Your reply should consist only of the lines from the one holding "purple L-shape: (475, 220)" to the last line of the data below, written out exactly and without pictures.
┌─ Record extracts
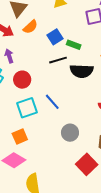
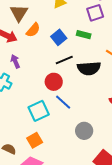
green rectangle: (74, 45) -> (84, 35), moved
red circle: (22, 80) -> (54, 82), moved

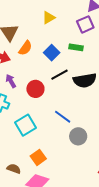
red circle: (54, 82) -> (35, 89), moved
cyan square: (39, 111) -> (26, 125), moved
gray circle: (84, 131) -> (78, 136), moved

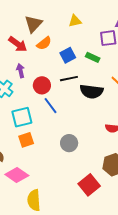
blue line: (63, 117) -> (51, 106), moved
orange square: (38, 157) -> (26, 140), moved

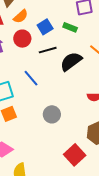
red circle: (42, 85) -> (22, 39), moved
black semicircle: (92, 91) -> (71, 61), turned 140

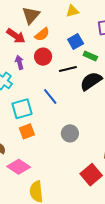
blue square: (45, 27) -> (76, 42), moved
green rectangle: (70, 27) -> (90, 56), moved

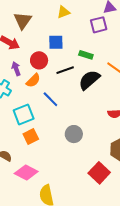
orange semicircle: (42, 34) -> (33, 80), moved
blue square: (76, 42) -> (56, 42), moved, turned 35

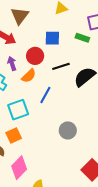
green rectangle: (86, 55) -> (82, 38), moved
blue line: (50, 99) -> (45, 95), turned 72
orange square: (31, 136) -> (14, 136), moved
pink diamond: (26, 173) -> (19, 168), turned -75

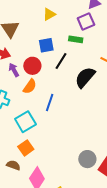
purple arrow: (12, 63) -> (14, 70), moved
black line: (61, 66) -> (61, 61), moved, turned -30
gray circle: (68, 130) -> (87, 159), moved

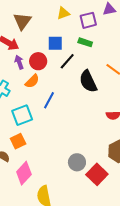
purple square: (86, 21) -> (88, 20), moved
black semicircle: (85, 77) -> (88, 81), turned -75

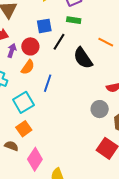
purple arrow: (19, 62) -> (12, 51), turned 48
gray circle: (77, 162) -> (100, 109), moved

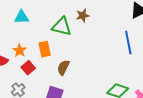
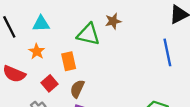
orange star: (20, 50) -> (37, 51), moved
brown semicircle: (63, 68) -> (77, 89), moved

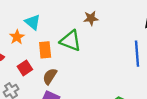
cyan triangle: (41, 24) -> (33, 22), moved, turned 35
green triangle: (88, 34) -> (71, 41), moved

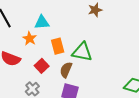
cyan triangle: (33, 22) -> (42, 22), turned -35
green triangle: (71, 41) -> (82, 52), moved

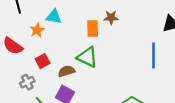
orange rectangle: (58, 46) -> (93, 28), moved
brown semicircle: (66, 70) -> (66, 71), turned 35

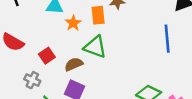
orange star: (37, 30) -> (73, 23), moved
gray cross: (27, 82) -> (32, 80), turned -32

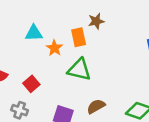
brown semicircle: (74, 64) -> (96, 106), moved

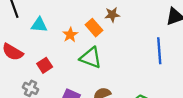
cyan triangle: (34, 33) -> (39, 25), moved
orange rectangle: (79, 37) -> (94, 28), turned -36

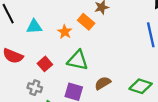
green triangle: (91, 58) -> (78, 60), moved

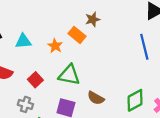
brown semicircle: (103, 83) -> (96, 98), turned -119
green diamond: (141, 86) -> (135, 100), turned -45

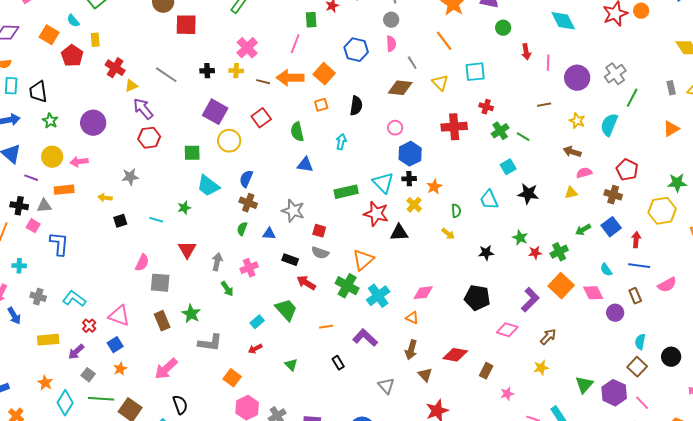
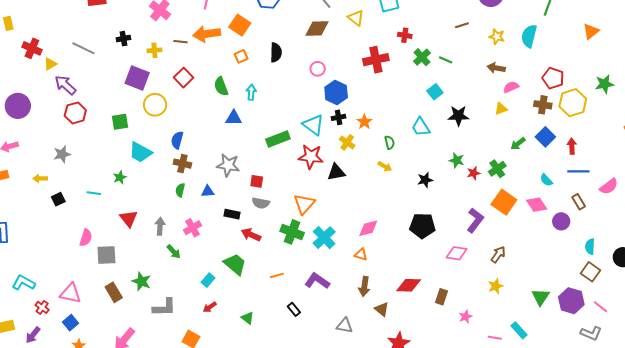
yellow cross: (236, 71) -> (154, 50), moved
cyan arrow: (341, 142) -> (251, 92), moved
yellow hexagon: (662, 211) -> (573, 103), moved
gray triangle: (386, 386) -> (345, 326), turned -30

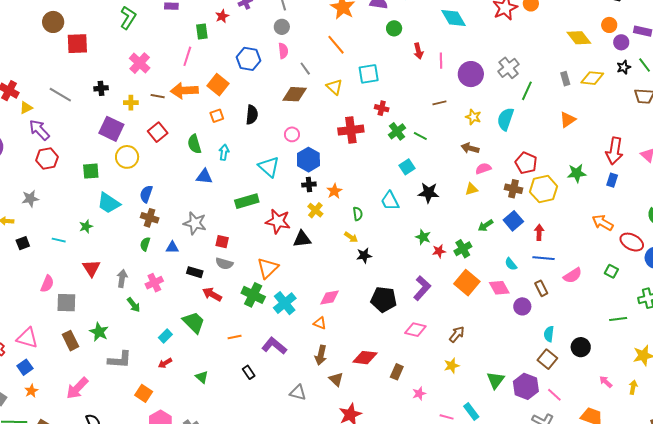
cyan triangle: (313, 125) -> (269, 167), moved
black star: (425, 180) -> (364, 255), moved
purple L-shape: (475, 220) -> (422, 288), moved

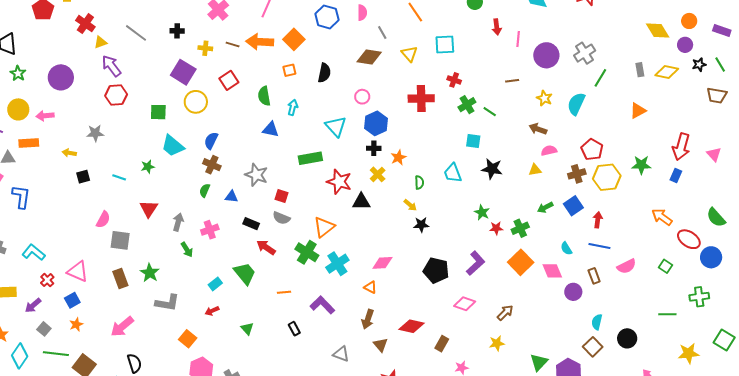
purple circle: (621, 42) -> (685, 45), moved
cyan square: (407, 167) -> (473, 141), turned 35
brown cross: (513, 189) -> (577, 174), turned -36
└─
## Solution to this problem
purple L-shape: (475, 220) -> (422, 288), moved

purple circle: (621, 42) -> (685, 45), moved
cyan square: (407, 167) -> (473, 141), turned 35
brown cross: (513, 189) -> (577, 174), turned -36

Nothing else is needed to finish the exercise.